## GOAL OF THE EXERCISE
Everything from the first line of the data below through the line that contains "(370, 148) = (418, 161): brown" should be written out exactly, please, and nothing more; the pictures stay out.
********
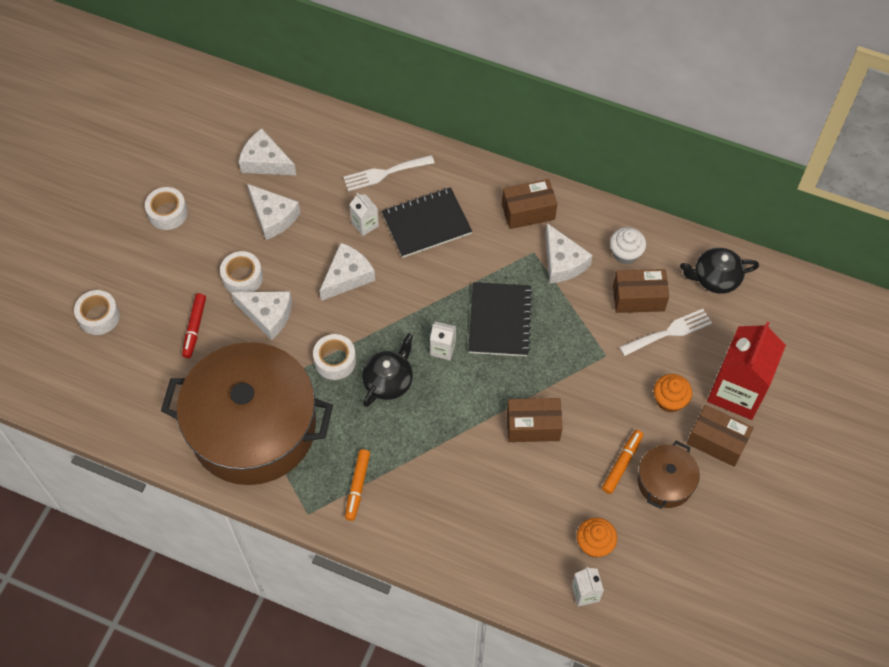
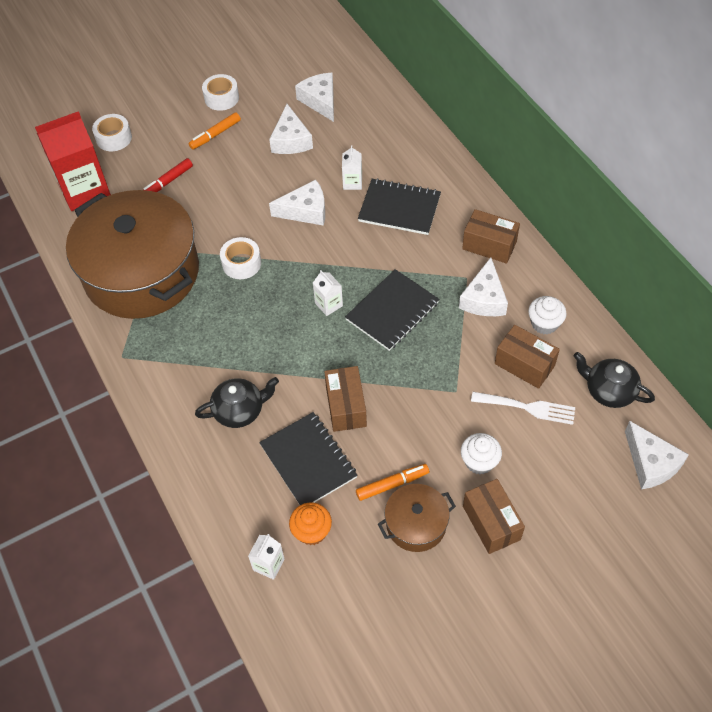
camera: 40 degrees right, 5 degrees down
(242, 277) = (231, 168): white tape -> none
(267, 315) = (224, 203): white cheese -> white cheese (650, 463)
(357, 487) = (173, 362): orange marker -> orange marker (215, 134)
(384, 173) = (400, 155): white fork -> none
(389, 381) = (267, 301): black teapot -> black teapot (240, 410)
(533, 426) = (346, 406): brown box -> brown box turned 45 degrees clockwise
(543, 491) = (308, 461): none -> black notebook
(669, 400) = (479, 461): orange cupcake -> white cupcake
(737, 391) = (547, 494): red carton -> red carton (84, 190)

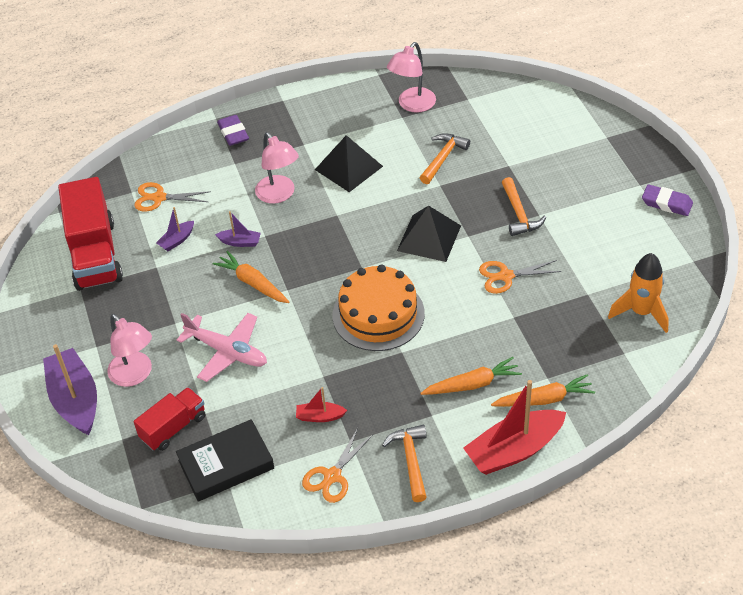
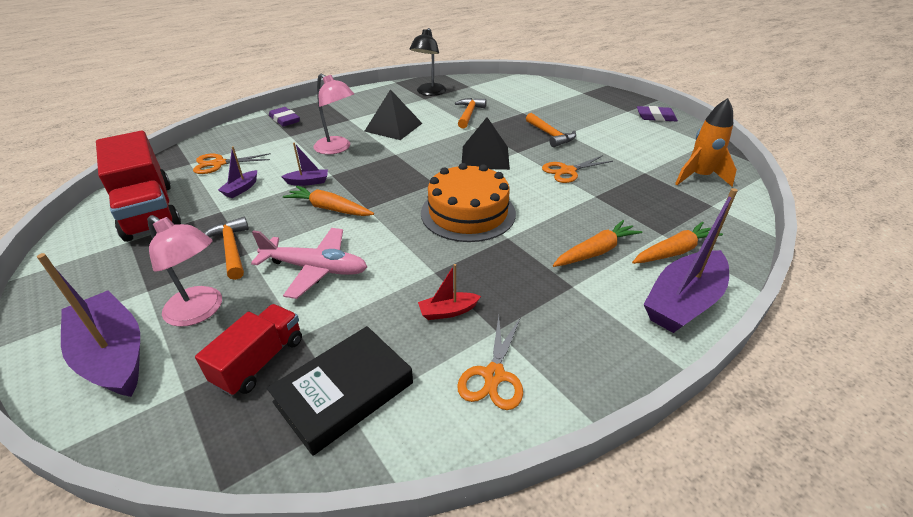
camera: 20 degrees left, 10 degrees down
(411, 460) = (579, 336): orange hammer -> orange hammer (231, 249)
(412, 105) = (429, 92): pink lamp -> black lamp
(514, 450) = (683, 302): red boat -> purple boat

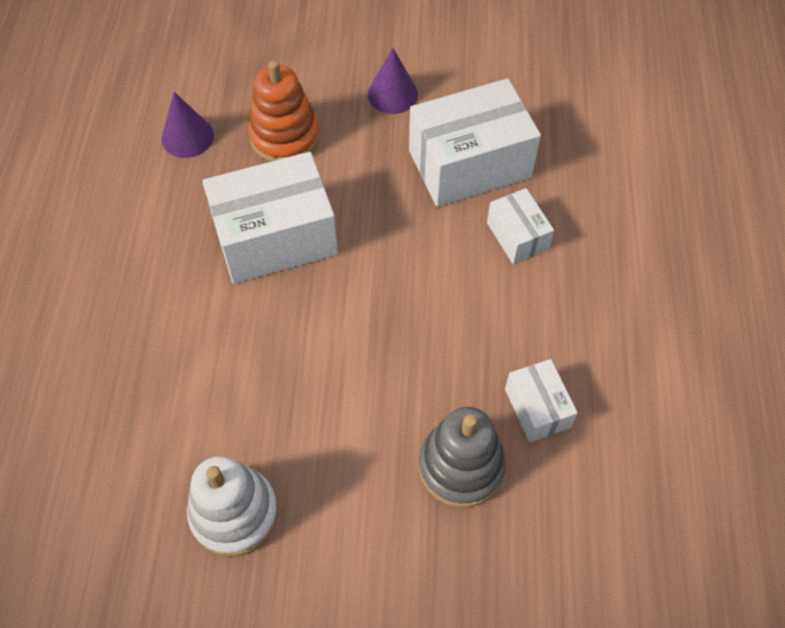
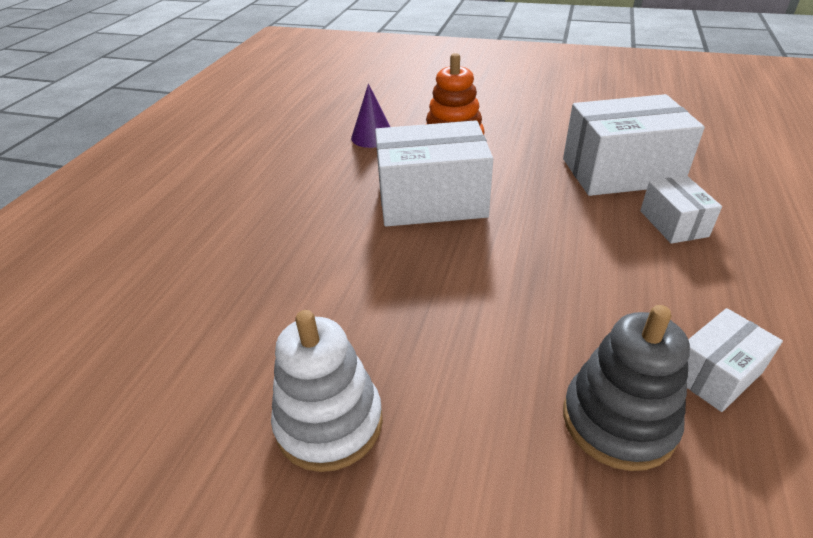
camera: 15 degrees right, 20 degrees down
(392, 94) = (550, 127): purple cone -> none
(537, 408) = (715, 374): white box -> white box turned 60 degrees clockwise

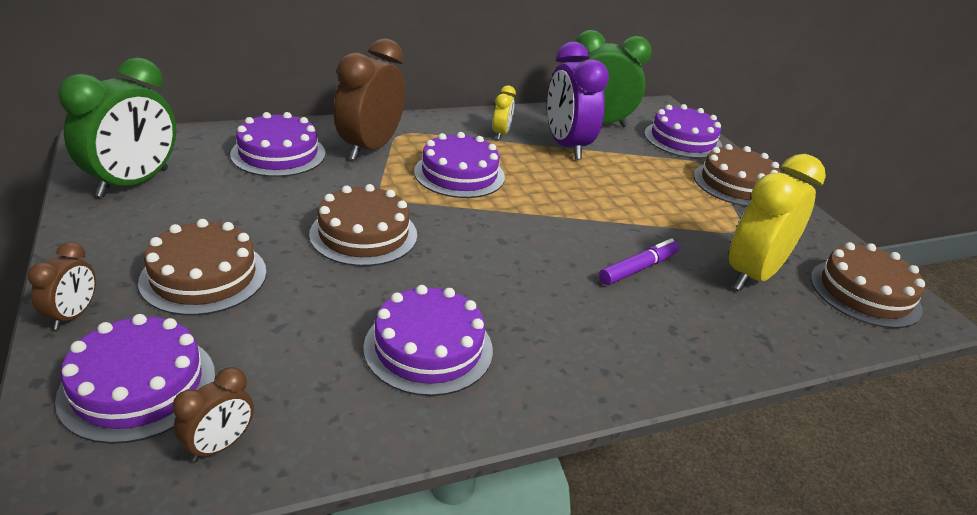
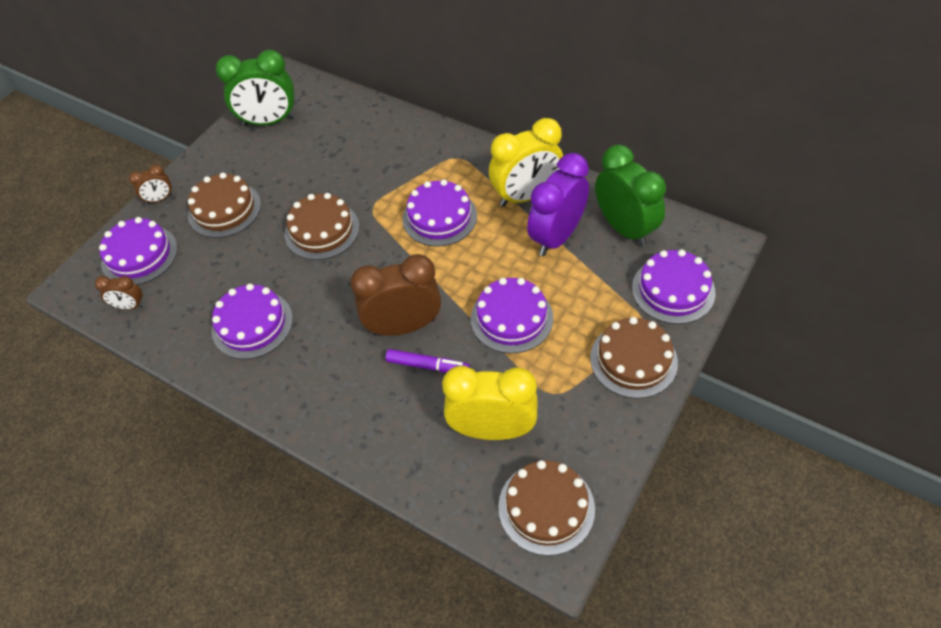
camera: 60 degrees right, 20 degrees up
(278, 154) = (361, 136): purple cake -> purple cake (511, 318)
(370, 148) = (418, 161): brown clock -> brown clock (403, 326)
(501, 134) = (526, 196): yellow clock -> yellow clock, size x2.07

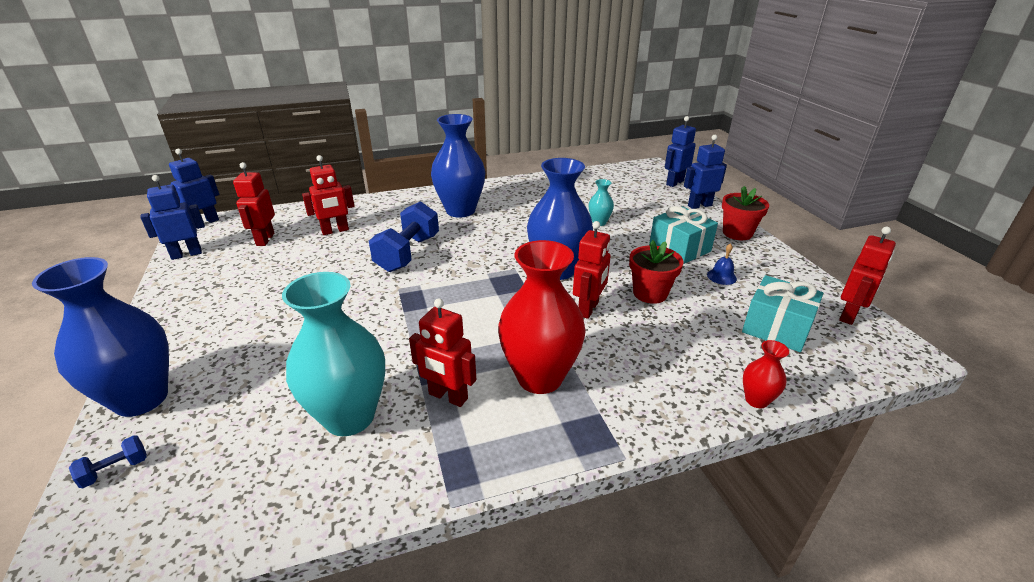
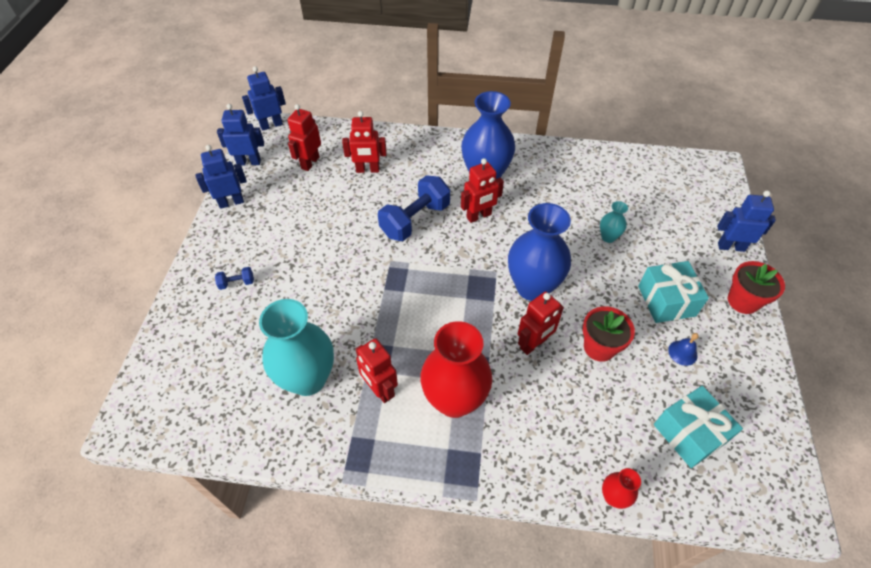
camera: 25 degrees right, 20 degrees up
(115, 470) = (162, 362): blue dumbbell -> blue dumbbell (237, 283)
(141, 398) = (188, 307): blue vase -> none
(674, 183) = (728, 202): blue robot -> blue robot (231, 202)
(849, 315) = (775, 448): red robot -> red robot (479, 216)

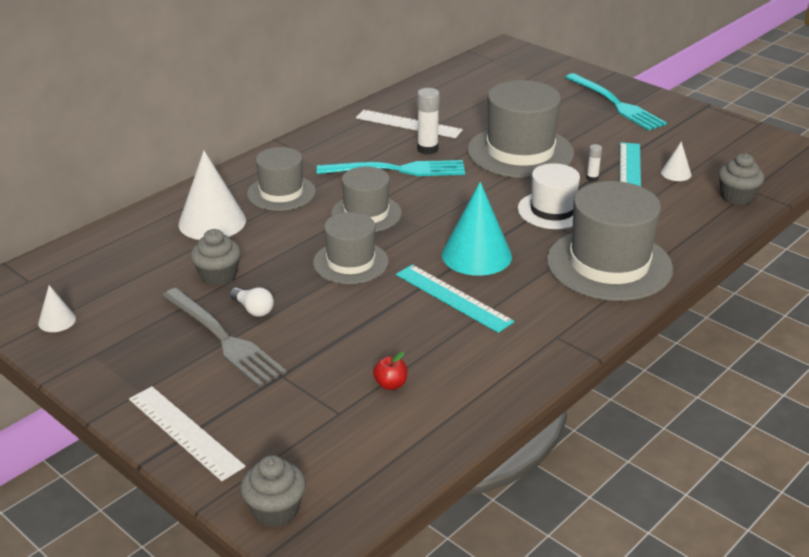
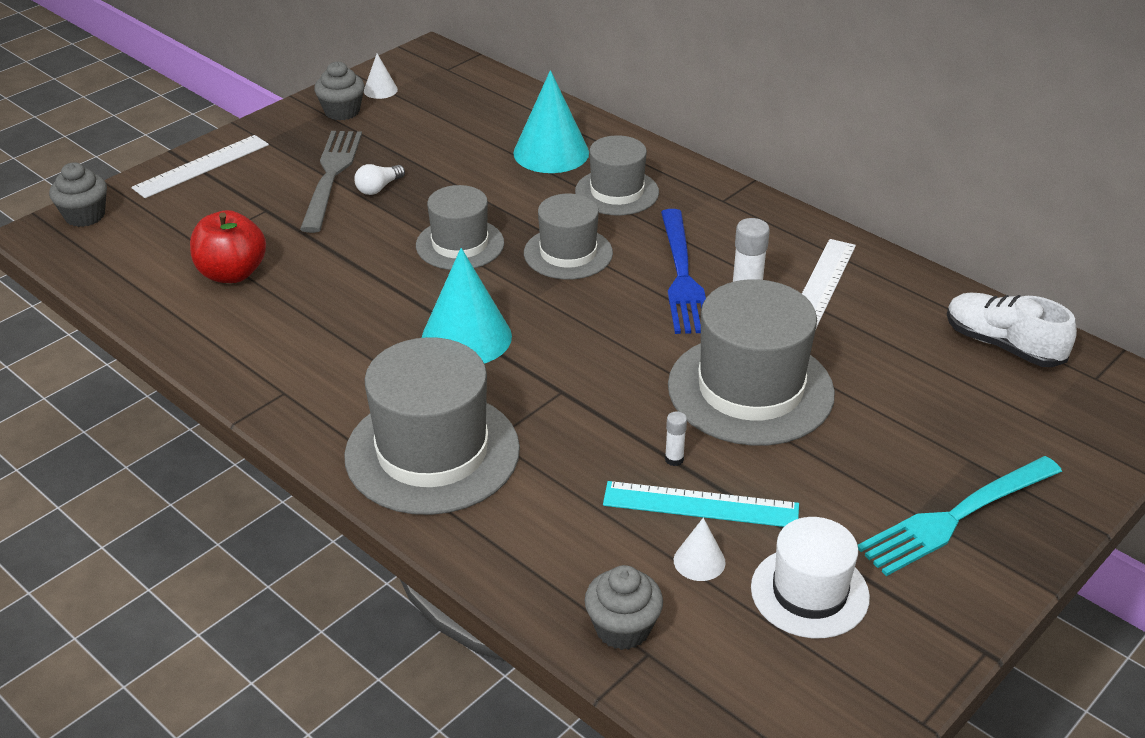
camera: 90 degrees right, 5 degrees up
(212, 222) = (551, 152): white cone -> turquoise cone
(218, 276) = (443, 164): grey cupcake -> grey cupcake (342, 111)
(224, 339) = (331, 175): grey fork -> grey fork turned 135 degrees clockwise
(390, 384) = (232, 273): red apple -> red apple, size x2.06
(398, 170) = (682, 276): turquoise fork -> blue fork
(453, 298) = (377, 317): turquoise ruler -> none
(467, 78) = (1002, 345): none -> white shoe
(552, 210) = (576, 410): white hat -> white hat (809, 592)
********
## EXERCISE RESPONSE
camera: 40 degrees right, 5 degrees down
(242, 277) = (231, 168): white tape -> none
(267, 315) = (224, 203): white cheese -> white cheese (650, 463)
(357, 487) = (173, 362): orange marker -> orange marker (215, 134)
(384, 173) = (400, 155): white fork -> none
(389, 381) = (267, 301): black teapot -> black teapot (240, 410)
(533, 426) = (346, 406): brown box -> brown box turned 45 degrees clockwise
(543, 491) = (308, 461): none -> black notebook
(669, 400) = (479, 461): orange cupcake -> white cupcake
(737, 391) = (547, 494): red carton -> red carton (84, 190)

camera: 20 degrees left, 10 degrees down
(411, 460) = (579, 336): orange hammer -> orange hammer (231, 249)
(412, 105) = (429, 92): pink lamp -> black lamp
(514, 450) = (683, 302): red boat -> purple boat

camera: 15 degrees right, 20 degrees down
(392, 94) = (550, 127): purple cone -> none
(537, 408) = (715, 374): white box -> white box turned 60 degrees clockwise

camera: 60 degrees right, 20 degrees up
(278, 154) = (361, 136): purple cake -> purple cake (511, 318)
(370, 148) = (418, 161): brown clock -> brown clock (403, 326)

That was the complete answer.